▸ Instructions for the task
Please pull out every line in the records below that contains the string "kern", matching its case exactly, and copy each such line in full.

▸ Items taken from a data source
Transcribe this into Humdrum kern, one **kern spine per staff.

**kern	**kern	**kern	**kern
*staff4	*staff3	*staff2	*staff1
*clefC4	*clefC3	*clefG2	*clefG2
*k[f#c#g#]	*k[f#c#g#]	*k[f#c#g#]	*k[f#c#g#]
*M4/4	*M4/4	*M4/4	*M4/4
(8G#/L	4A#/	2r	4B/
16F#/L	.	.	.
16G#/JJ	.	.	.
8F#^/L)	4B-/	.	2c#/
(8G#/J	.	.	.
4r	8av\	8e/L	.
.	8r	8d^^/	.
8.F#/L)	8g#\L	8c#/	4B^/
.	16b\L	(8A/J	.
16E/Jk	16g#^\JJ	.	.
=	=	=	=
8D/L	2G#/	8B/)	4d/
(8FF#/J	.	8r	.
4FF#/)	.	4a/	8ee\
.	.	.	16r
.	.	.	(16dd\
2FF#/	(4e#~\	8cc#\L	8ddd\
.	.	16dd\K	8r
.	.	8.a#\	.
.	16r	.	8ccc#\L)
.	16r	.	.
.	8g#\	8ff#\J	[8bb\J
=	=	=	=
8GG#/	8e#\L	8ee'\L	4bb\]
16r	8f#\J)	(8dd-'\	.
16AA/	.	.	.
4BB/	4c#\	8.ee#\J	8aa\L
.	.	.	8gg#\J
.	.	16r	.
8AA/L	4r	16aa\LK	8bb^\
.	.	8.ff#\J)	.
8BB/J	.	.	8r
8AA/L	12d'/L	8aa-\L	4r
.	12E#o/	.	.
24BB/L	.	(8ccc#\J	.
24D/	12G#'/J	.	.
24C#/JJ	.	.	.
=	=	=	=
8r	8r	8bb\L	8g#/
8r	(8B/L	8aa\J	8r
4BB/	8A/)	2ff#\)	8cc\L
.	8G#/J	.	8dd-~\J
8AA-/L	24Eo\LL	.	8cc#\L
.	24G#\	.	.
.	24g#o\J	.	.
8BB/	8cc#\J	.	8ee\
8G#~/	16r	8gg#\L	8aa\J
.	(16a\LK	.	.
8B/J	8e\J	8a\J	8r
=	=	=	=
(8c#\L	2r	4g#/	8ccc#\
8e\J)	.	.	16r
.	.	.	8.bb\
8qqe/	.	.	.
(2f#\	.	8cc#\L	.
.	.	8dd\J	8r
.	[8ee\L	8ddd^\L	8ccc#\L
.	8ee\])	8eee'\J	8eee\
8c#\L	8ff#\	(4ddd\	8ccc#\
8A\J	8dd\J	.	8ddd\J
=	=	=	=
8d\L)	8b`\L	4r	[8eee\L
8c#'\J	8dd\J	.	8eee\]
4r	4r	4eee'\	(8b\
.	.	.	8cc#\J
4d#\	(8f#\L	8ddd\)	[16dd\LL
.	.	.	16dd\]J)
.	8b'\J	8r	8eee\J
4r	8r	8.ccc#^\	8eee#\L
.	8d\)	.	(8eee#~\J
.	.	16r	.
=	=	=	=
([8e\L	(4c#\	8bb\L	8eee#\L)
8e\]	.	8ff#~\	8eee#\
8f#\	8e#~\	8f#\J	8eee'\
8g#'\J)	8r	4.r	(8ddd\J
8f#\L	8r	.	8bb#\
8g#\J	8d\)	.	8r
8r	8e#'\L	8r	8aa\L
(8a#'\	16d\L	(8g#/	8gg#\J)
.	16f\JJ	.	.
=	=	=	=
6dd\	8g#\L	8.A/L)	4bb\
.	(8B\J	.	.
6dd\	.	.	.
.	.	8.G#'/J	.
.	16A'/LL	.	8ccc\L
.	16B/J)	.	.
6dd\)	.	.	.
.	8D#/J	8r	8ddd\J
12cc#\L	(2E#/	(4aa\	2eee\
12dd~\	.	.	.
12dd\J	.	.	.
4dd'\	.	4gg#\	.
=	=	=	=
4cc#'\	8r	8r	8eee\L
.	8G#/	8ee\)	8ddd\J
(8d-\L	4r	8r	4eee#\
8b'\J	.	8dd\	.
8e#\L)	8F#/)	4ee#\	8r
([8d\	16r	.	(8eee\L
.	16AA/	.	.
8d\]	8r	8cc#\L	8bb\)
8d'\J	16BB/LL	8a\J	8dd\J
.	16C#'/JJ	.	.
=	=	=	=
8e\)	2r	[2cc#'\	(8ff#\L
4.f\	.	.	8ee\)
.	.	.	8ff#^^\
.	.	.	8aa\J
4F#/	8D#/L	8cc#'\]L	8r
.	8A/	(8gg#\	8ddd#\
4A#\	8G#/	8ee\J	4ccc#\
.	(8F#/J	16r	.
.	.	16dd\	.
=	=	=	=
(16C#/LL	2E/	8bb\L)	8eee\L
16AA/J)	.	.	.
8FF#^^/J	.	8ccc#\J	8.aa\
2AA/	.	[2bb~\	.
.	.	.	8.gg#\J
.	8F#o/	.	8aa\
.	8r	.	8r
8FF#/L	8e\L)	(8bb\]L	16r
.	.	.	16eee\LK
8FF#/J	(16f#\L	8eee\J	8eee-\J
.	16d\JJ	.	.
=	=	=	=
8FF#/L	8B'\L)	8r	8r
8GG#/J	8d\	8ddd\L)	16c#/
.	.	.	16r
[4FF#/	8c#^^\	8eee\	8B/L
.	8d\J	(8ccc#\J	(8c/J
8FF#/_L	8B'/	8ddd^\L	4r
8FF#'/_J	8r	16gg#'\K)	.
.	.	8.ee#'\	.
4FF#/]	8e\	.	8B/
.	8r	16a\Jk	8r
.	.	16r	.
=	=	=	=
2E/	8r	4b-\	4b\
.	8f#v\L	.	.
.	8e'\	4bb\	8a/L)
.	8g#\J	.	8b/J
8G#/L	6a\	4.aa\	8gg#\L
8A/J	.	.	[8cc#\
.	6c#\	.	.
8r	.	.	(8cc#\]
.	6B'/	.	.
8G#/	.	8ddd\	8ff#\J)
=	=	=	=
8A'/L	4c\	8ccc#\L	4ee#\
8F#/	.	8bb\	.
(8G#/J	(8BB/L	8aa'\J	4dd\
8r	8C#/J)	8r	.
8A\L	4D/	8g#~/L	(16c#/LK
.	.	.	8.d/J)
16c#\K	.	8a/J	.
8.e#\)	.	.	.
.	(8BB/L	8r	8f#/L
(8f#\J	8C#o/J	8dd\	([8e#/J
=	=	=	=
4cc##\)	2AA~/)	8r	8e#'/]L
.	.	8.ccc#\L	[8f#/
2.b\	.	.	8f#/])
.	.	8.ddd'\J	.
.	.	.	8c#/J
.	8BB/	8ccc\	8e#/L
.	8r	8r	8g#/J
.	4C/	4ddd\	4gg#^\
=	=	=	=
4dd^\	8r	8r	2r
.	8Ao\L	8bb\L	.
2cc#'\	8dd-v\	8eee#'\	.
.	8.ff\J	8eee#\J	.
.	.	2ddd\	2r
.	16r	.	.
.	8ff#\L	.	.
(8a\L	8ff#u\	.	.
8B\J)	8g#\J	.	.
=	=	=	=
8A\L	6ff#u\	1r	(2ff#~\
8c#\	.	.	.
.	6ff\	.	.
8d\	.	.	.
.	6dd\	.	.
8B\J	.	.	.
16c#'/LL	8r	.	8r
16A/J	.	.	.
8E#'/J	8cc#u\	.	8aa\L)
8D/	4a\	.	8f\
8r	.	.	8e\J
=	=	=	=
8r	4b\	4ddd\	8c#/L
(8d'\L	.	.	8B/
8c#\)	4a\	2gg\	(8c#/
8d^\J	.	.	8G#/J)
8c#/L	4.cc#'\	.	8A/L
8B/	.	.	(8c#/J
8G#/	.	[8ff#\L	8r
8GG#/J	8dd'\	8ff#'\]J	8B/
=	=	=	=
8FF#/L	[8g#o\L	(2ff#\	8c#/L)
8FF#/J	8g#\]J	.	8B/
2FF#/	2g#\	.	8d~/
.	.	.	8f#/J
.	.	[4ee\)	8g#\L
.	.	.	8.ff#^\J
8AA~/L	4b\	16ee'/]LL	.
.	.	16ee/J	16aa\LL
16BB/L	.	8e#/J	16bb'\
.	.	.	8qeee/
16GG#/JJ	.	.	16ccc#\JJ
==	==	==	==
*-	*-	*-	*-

▸ Complete output
Transcribe this into Humdrum kern, one **kern spine per staff.
**kern	**kern	**kern	**kern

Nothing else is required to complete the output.